• Exercise data
──────────────────────────────

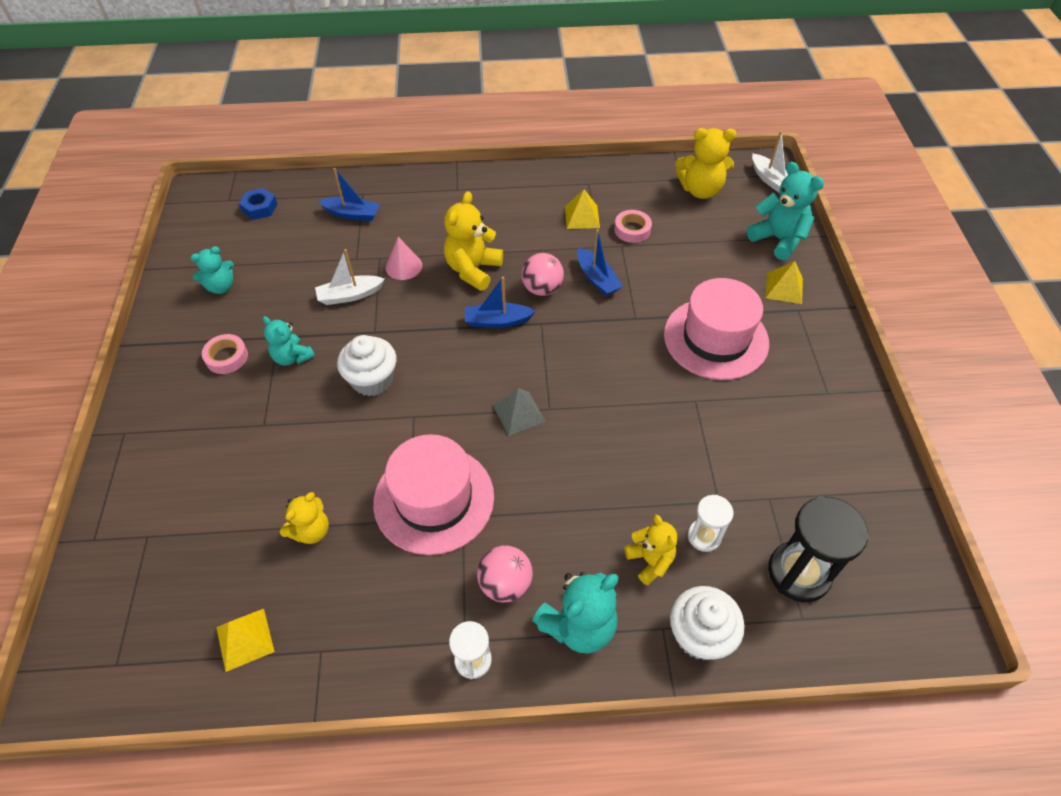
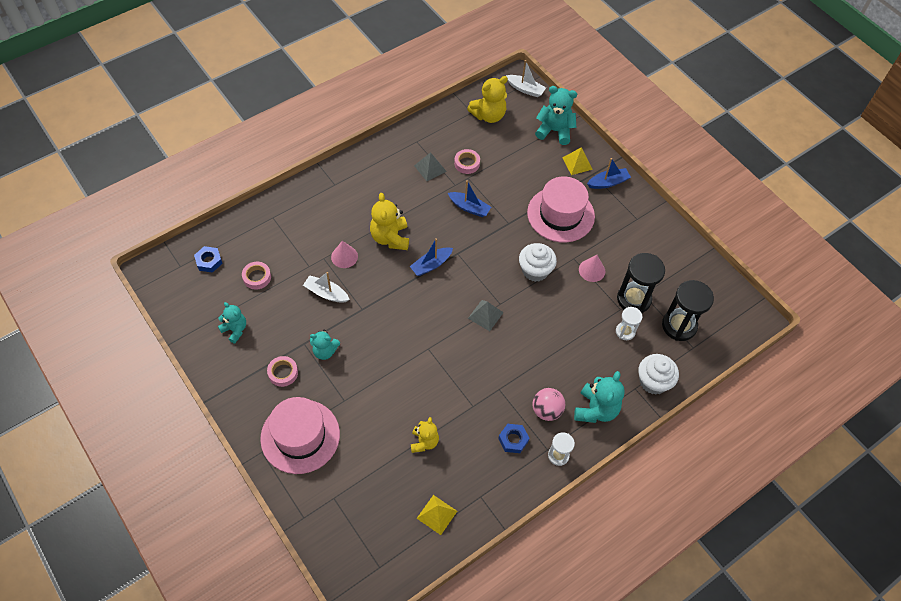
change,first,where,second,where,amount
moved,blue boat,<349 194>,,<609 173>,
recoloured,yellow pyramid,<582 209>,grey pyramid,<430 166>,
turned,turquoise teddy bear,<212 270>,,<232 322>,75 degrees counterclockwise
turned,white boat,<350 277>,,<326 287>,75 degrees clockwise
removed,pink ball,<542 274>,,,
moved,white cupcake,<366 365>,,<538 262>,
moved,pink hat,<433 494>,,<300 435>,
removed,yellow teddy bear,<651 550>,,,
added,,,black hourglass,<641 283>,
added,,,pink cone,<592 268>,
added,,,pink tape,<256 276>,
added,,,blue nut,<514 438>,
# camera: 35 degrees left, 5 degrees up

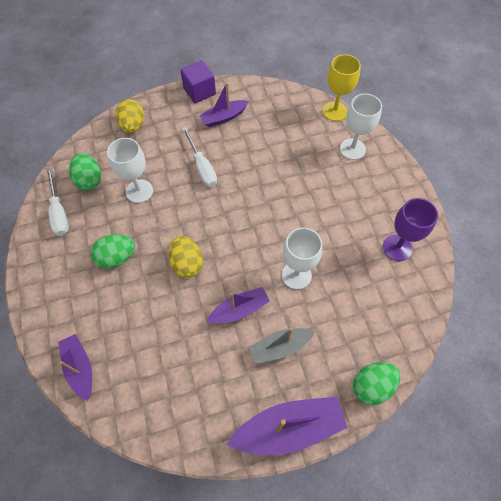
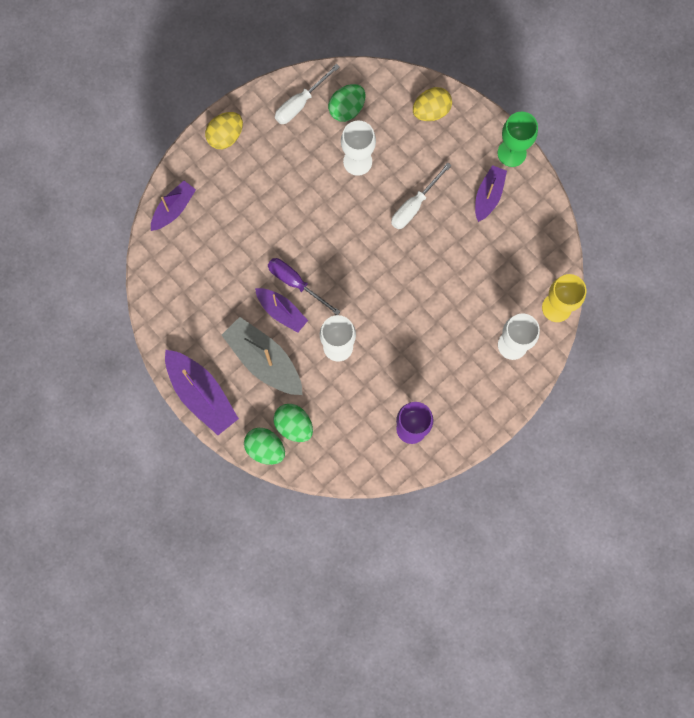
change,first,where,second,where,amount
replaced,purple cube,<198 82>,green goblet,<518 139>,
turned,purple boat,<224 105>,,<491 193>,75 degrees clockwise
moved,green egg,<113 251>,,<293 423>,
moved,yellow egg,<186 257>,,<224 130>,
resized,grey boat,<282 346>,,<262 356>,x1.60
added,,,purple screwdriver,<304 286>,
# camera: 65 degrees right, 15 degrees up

──────────────────────────────

• What this task involves
Copy all the data exactly as written, but skip any picture.

• Answer to this task
change,first,where,second,where,amount
moved,blue boat,<349 194>,,<609 173>,
recoloured,yellow pyramid,<582 209>,grey pyramid,<430 166>,
turned,turquoise teddy bear,<212 270>,,<232 322>,75 degrees counterclockwise
turned,white boat,<350 277>,,<326 287>,75 degrees clockwise
removed,pink ball,<542 274>,,,
moved,white cupcake,<366 365>,,<538 262>,
moved,pink hat,<433 494>,,<300 435>,
removed,yellow teddy bear,<651 550>,,,
added,,,black hourglass,<641 283>,
added,,,pink cone,<592 268>,
added,,,pink tape,<256 276>,
added,,,blue nut,<514 438>,
# camera: 35 degrees left, 5 degrees up

change,first,where,second,where,amount
replaced,purple cube,<198 82>,green goblet,<518 139>,
turned,purple boat,<224 105>,,<491 193>,75 degrees clockwise
moved,green egg,<113 251>,,<293 423>,
moved,yellow egg,<186 257>,,<224 130>,
resized,grey boat,<282 346>,,<262 356>,x1.60
added,,,purple screwdriver,<304 286>,
# camera: 65 degrees right, 15 degrees up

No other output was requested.